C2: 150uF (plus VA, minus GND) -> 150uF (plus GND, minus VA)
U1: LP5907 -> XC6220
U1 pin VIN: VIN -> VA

---

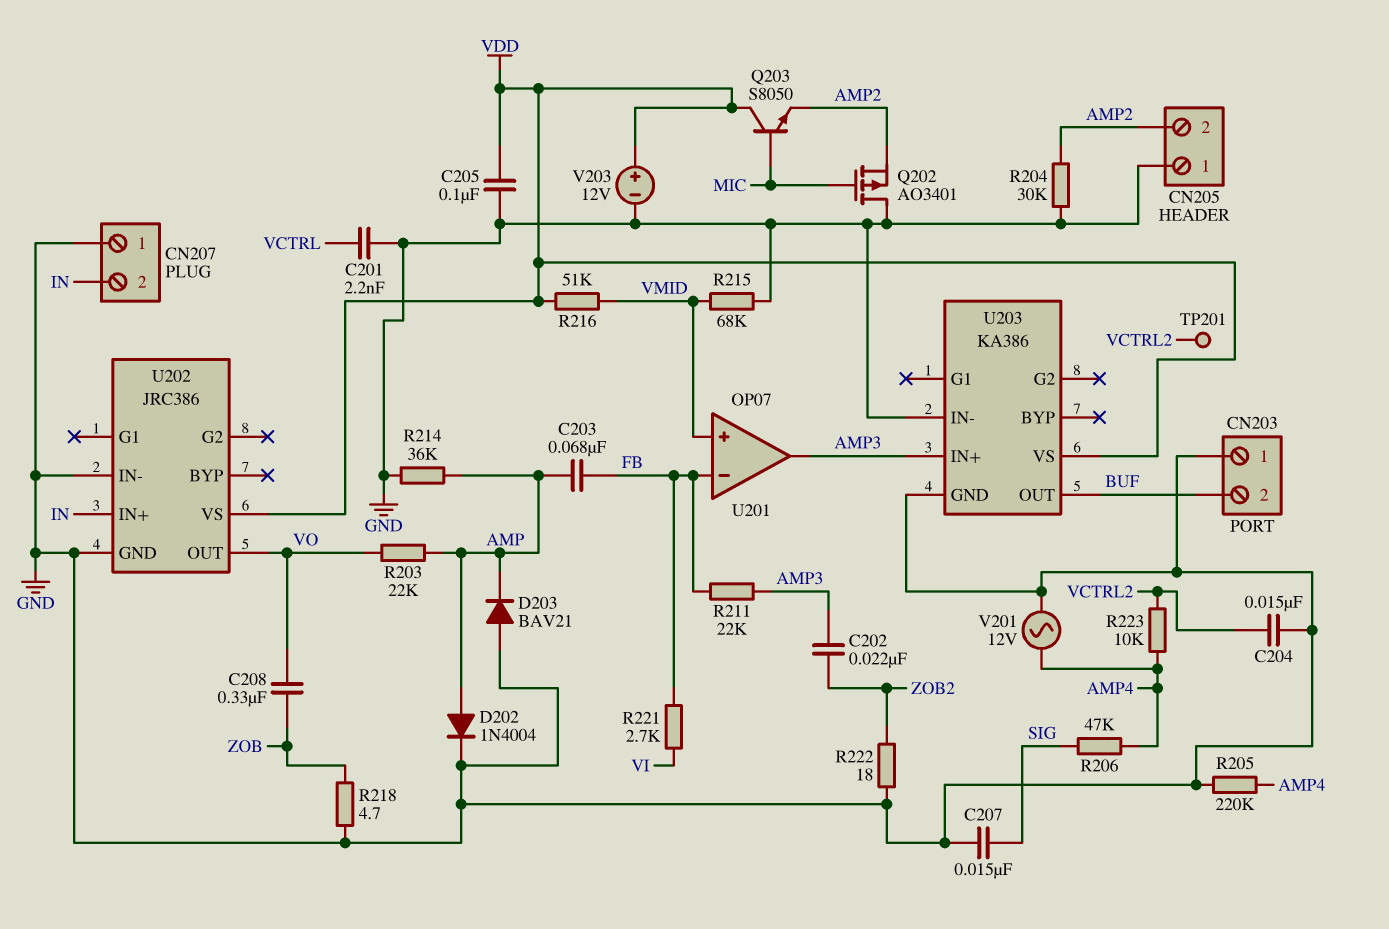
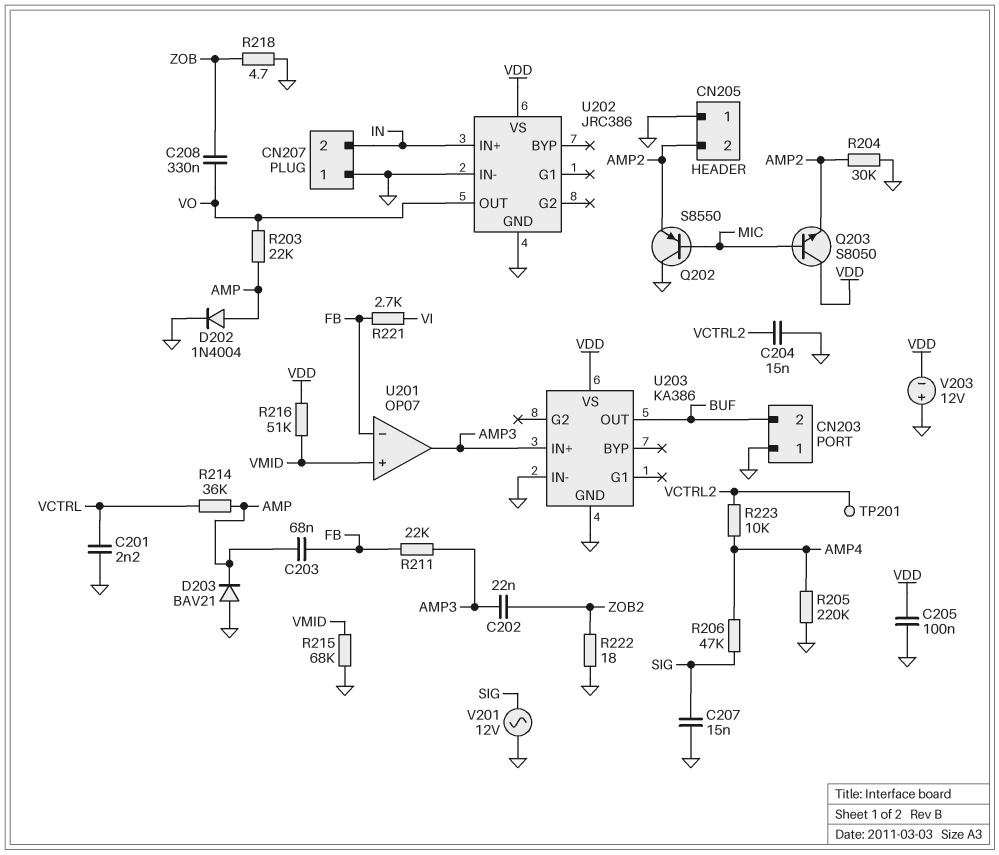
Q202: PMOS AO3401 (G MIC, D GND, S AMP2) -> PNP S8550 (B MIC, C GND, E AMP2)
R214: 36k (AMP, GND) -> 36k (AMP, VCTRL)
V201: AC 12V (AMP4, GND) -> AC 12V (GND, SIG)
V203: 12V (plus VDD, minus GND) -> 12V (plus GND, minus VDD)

# EXERCISE AIM
All lines in the listing above between the line with "C2: 150uF (plus" and the line with "U1 pin VIN: VIN -> VA", inclusive, should be set down exactly, and no line outside that range.

# ANSWER TO THIS EXERCISE
C2: 150uF (plus VA, minus GND) -> 150uF (plus GND, minus VA)
U1: LP5907 -> XC6220
U1 pin VIN: VIN -> VA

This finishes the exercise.